What you should do:
Reproduce the listing below in full and exactly; no pictures belong in the copy.

Data block:
[Start of section]

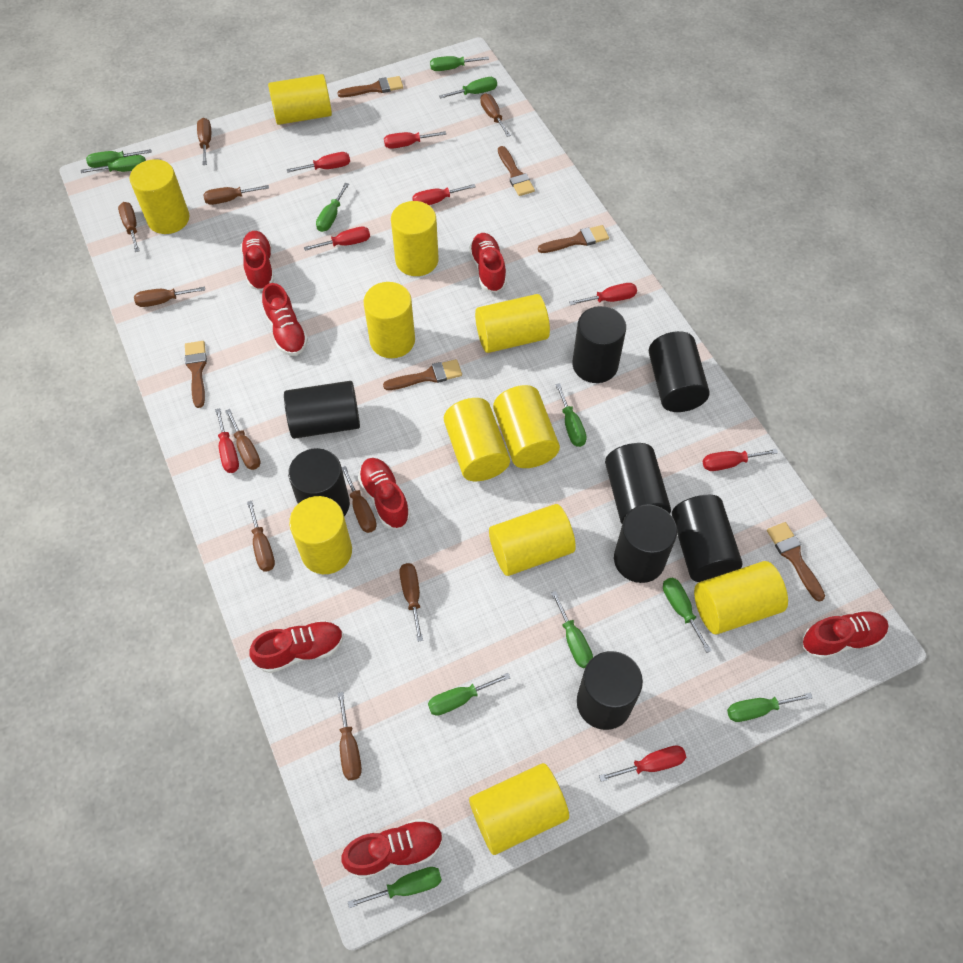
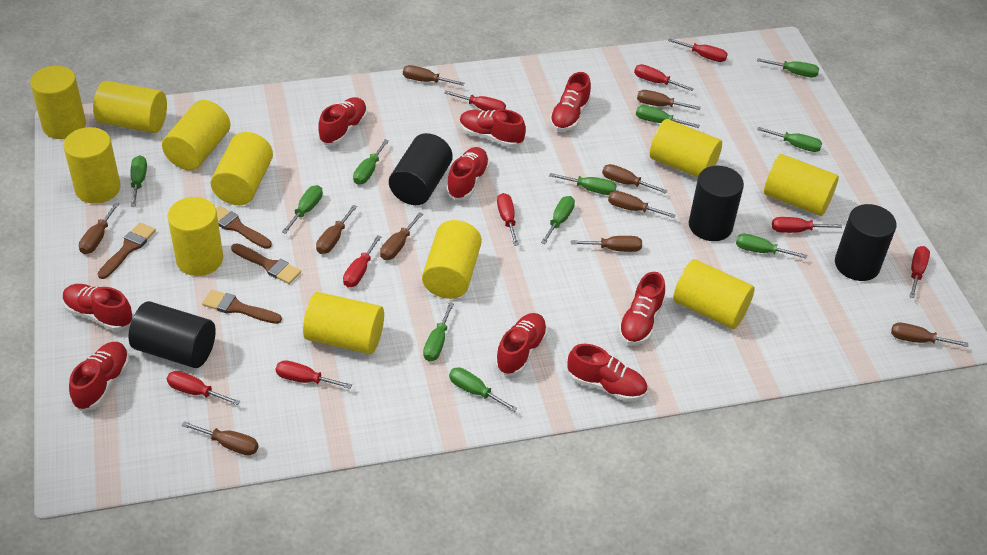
black cylinder: 8 -> 4
brown brush: 6 -> 4
red screwdriver: 8 -> 9
red shoe: 7 -> 9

[End of section]

Response area:
black cylinder: 8 -> 4
brown brush: 6 -> 4
red screwdriver: 8 -> 9
red shoe: 7 -> 9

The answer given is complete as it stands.